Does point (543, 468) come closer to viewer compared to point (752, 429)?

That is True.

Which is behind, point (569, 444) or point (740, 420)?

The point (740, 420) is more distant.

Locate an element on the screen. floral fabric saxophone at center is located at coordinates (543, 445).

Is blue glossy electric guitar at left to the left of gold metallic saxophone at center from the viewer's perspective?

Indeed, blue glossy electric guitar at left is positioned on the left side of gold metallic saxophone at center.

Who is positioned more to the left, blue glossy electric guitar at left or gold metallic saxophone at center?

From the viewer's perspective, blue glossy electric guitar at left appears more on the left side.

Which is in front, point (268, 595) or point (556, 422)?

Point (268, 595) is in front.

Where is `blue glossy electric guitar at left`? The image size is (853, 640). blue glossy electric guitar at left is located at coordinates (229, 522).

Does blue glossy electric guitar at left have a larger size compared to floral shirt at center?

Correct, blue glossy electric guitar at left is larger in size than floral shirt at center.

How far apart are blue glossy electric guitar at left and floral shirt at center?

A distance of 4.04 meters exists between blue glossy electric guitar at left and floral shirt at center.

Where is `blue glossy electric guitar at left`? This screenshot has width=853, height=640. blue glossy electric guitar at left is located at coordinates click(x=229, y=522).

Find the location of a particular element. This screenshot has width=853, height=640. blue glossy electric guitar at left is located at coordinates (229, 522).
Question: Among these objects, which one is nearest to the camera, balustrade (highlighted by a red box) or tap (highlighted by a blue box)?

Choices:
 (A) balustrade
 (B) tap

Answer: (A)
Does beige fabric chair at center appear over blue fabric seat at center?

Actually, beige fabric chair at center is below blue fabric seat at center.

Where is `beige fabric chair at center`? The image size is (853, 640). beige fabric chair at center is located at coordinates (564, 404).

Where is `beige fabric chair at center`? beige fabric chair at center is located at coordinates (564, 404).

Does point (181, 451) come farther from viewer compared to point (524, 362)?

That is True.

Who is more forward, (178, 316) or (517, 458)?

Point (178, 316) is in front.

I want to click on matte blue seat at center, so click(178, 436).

_REQUIRED WORK_. Reproduce the entire listing above verbatim, line by line and in its original order.

_CORRECT RESULT_.
Does point (543, 468) come closer to viewer compared to point (752, 429)?

That is True.

Which is behind, point (569, 444) or point (740, 420)?

The point (740, 420) is more distant.

Locate an element on the screen. floral fabric saxophone at center is located at coordinates (543, 445).

Is blue glossy electric guitar at left to the left of gold metallic saxophone at center from the viewer's perspective?

Indeed, blue glossy electric guitar at left is positioned on the left side of gold metallic saxophone at center.

Who is positioned more to the left, blue glossy electric guitar at left or gold metallic saxophone at center?

From the viewer's perspective, blue glossy electric guitar at left appears more on the left side.

Which is in front, point (268, 595) or point (556, 422)?

Point (268, 595) is in front.

Where is `blue glossy electric guitar at left`? The image size is (853, 640). blue glossy electric guitar at left is located at coordinates (229, 522).

Does blue glossy electric guitar at left have a larger size compared to floral shirt at center?

Correct, blue glossy electric guitar at left is larger in size than floral shirt at center.

How far apart are blue glossy electric guitar at left and floral shirt at center?

A distance of 4.04 meters exists between blue glossy electric guitar at left and floral shirt at center.

Where is `blue glossy electric guitar at left`? This screenshot has width=853, height=640. blue glossy electric guitar at left is located at coordinates click(x=229, y=522).

Find the location of a particular element. This screenshot has width=853, height=640. blue glossy electric guitar at left is located at coordinates (229, 522).
Question: Among these objects, which one is nearest to the camera, balustrade (highlighted by a red box) or tap (highlighted by a blue box)?

Choices:
 (A) balustrade
 (B) tap

Answer: (A)
Does beige fabric chair at center appear over blue fabric seat at center?

Actually, beige fabric chair at center is below blue fabric seat at center.

Where is `beige fabric chair at center`? The image size is (853, 640). beige fabric chair at center is located at coordinates (564, 404).

Where is `beige fabric chair at center`? beige fabric chair at center is located at coordinates (564, 404).

Does point (181, 451) come farther from viewer compared to point (524, 362)?

That is True.

Who is more forward, (178, 316) or (517, 458)?

Point (178, 316) is in front.

I want to click on matte blue seat at center, so click(178, 436).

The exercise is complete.